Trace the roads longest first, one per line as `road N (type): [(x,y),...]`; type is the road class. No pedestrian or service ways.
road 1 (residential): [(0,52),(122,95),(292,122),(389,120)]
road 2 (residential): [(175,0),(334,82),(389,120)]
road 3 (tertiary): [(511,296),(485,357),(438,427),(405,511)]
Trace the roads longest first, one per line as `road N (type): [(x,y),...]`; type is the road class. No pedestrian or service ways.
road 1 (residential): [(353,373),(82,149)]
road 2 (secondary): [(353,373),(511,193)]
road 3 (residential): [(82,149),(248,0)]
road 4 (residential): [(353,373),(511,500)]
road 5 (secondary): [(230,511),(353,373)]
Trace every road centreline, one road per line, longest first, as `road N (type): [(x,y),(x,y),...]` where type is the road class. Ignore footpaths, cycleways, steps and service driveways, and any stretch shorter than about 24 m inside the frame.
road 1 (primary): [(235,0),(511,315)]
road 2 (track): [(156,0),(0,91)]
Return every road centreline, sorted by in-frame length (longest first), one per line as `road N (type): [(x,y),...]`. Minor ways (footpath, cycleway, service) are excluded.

^^^^^^^^^^^^^^^^

» **What the task requires**: Collect each line of the records above that contains the word "every", copying the lines in full. Case counts.

» **Complete response**:
Trace every road centreline, one road per line, longest first, as `road N (type): [(x,y),(x,y),...]` where type is the road class. Ignore footpaths, cycleways, steps and service driveways, and any stretch shorter than about 24 m inside the frame.
Return every road centreline, sorted by in-frame length (longest first), one per line as `road N (type): [(x,y),...]`. Minor ways (footpath, cycleway, service) are excluded.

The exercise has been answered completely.